▶ WORK TO BE COMPLETED
Nothing but the lines below between the line holding "R107: 220 (AGND, NET5) -> 220 (NET5, VA)" and the line holding "S1: switch (GND, N21) -> button (GND, N21)", inclusive, should appear in the answer, each set down exactly.

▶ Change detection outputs

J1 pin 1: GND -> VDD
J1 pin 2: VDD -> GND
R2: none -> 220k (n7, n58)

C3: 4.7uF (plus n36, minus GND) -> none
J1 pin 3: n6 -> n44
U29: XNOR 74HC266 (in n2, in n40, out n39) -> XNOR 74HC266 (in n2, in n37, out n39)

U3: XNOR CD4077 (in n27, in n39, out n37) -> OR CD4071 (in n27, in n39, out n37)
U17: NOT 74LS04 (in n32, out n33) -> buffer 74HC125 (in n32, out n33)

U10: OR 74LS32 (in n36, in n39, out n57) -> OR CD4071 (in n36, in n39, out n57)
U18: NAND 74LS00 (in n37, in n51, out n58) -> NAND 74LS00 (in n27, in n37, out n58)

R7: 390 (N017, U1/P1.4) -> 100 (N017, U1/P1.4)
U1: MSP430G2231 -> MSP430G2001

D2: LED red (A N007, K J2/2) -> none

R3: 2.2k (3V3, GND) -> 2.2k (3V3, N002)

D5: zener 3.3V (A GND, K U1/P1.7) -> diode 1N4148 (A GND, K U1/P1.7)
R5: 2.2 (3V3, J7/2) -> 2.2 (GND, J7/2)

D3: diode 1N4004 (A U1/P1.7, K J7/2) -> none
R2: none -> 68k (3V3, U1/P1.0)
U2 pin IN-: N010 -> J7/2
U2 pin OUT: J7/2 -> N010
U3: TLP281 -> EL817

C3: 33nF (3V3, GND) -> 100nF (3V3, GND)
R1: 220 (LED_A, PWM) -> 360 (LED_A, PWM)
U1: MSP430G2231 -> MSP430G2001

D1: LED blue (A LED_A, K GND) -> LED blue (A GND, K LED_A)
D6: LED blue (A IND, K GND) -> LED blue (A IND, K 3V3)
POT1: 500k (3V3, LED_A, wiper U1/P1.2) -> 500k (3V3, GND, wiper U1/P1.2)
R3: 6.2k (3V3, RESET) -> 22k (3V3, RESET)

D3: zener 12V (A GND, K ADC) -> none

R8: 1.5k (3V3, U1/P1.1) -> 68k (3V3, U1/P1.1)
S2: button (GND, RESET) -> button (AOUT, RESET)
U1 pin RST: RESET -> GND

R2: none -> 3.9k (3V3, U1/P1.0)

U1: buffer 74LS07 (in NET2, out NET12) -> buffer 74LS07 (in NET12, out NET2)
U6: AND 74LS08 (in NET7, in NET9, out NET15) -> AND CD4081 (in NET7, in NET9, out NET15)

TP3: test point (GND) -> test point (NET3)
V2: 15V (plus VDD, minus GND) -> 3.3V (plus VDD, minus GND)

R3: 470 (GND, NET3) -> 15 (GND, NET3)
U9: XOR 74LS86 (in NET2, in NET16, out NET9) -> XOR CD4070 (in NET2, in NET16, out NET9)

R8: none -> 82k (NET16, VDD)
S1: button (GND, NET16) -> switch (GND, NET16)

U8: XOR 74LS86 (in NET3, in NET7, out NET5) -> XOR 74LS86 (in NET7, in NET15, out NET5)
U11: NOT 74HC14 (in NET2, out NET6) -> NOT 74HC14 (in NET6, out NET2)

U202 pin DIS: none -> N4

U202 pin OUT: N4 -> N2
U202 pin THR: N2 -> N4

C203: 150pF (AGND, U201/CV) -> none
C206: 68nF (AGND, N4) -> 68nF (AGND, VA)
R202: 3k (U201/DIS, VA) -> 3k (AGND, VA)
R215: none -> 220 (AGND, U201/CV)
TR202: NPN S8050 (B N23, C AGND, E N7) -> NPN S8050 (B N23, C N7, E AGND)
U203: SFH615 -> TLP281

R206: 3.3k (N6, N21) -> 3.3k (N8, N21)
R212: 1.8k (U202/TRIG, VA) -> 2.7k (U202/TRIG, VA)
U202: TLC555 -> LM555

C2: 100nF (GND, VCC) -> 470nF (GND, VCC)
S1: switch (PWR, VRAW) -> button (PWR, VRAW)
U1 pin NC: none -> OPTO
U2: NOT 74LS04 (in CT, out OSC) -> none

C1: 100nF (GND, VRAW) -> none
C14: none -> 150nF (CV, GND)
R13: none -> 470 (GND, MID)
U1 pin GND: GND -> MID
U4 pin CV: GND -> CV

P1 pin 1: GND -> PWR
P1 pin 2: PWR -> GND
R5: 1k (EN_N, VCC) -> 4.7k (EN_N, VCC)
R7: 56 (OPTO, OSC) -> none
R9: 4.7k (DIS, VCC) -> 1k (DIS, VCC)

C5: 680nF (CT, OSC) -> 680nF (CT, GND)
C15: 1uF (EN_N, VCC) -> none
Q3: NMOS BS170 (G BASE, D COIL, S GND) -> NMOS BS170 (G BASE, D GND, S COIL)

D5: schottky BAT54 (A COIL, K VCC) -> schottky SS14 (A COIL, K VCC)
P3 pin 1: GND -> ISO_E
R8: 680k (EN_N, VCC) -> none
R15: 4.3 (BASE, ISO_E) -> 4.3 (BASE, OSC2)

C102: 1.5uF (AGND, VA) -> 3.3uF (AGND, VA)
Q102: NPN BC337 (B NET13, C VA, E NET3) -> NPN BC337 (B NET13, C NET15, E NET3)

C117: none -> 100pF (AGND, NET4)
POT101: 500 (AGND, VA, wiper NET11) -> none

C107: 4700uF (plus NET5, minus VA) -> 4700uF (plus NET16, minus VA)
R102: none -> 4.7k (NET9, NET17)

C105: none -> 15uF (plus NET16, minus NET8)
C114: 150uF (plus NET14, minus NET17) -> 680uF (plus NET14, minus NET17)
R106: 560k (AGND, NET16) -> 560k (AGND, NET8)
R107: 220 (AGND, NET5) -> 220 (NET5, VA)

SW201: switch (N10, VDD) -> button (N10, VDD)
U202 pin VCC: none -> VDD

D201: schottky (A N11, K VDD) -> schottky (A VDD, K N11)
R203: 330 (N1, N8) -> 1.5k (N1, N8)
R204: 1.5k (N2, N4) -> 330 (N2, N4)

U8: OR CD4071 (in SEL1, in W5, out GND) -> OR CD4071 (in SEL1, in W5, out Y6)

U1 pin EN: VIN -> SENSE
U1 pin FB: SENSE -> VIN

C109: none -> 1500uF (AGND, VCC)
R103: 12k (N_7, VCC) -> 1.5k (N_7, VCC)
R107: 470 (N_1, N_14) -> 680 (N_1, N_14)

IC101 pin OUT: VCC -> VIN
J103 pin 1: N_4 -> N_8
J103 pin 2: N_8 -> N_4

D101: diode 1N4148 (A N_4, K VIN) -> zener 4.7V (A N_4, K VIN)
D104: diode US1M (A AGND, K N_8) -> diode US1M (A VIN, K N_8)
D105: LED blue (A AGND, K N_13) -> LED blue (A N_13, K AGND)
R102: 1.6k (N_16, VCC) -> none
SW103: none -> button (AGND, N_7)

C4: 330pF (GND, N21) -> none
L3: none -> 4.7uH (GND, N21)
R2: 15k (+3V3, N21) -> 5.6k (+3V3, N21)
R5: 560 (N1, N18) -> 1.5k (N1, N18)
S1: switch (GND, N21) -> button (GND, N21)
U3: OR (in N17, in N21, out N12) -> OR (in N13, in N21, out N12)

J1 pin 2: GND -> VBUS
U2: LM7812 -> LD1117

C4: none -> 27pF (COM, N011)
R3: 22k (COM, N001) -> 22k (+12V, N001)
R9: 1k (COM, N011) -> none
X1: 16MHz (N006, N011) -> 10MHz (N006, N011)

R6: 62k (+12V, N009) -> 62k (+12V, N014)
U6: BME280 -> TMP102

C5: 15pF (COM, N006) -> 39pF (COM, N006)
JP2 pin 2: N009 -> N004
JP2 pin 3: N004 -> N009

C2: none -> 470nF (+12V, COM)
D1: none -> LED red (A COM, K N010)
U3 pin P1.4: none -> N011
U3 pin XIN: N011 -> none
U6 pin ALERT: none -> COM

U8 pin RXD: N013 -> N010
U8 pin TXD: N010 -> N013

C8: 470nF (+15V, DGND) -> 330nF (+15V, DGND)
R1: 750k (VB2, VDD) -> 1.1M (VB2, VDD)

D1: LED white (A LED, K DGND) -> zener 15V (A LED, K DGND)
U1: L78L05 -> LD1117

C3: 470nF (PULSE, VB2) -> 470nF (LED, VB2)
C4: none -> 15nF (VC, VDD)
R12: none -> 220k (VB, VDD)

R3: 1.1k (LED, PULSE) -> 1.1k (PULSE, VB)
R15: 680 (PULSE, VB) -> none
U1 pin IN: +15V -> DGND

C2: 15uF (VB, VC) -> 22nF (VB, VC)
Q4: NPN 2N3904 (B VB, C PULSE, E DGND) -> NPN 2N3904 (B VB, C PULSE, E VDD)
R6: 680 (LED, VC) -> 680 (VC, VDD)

▶ SOLUTION FOR THIS PROBLEM
R107: 220 (AGND, NET5) -> 220 (NET5, VA)

SW201: switch (N10, VDD) -> button (N10, VDD)
U202 pin VCC: none -> VDD

D201: schottky (A N11, K VDD) -> schottky (A VDD, K N11)
R203: 330 (N1, N8) -> 1.5k (N1, N8)
R204: 1.5k (N2, N4) -> 330 (N2, N4)

U8: OR CD4071 (in SEL1, in W5, out GND) -> OR CD4071 (in SEL1, in W5, out Y6)

U1 pin EN: VIN -> SENSE
U1 pin FB: SENSE -> VIN

C109: none -> 1500uF (AGND, VCC)
R103: 12k (N_7, VCC) -> 1.5k (N_7, VCC)
R107: 470 (N_1, N_14) -> 680 (N_1, N_14)

IC101 pin OUT: VCC -> VIN
J103 pin 1: N_4 -> N_8
J103 pin 2: N_8 -> N_4

D101: diode 1N4148 (A N_4, K VIN) -> zener 4.7V (A N_4, K VIN)
D104: diode US1M (A AGND, K N_8) -> diode US1M (A VIN, K N_8)
D105: LED blue (A AGND, K N_13) -> LED blue (A N_13, K AGND)
R102: 1.6k (N_16, VCC) -> none
SW103: none -> button (AGND, N_7)

C4: 330pF (GND, N21) -> none
L3: none -> 4.7uH (GND, N21)
R2: 15k (+3V3, N21) -> 5.6k (+3V3, N21)
R5: 560 (N1, N18) -> 1.5k (N1, N18)
S1: switch (GND, N21) -> button (GND, N21)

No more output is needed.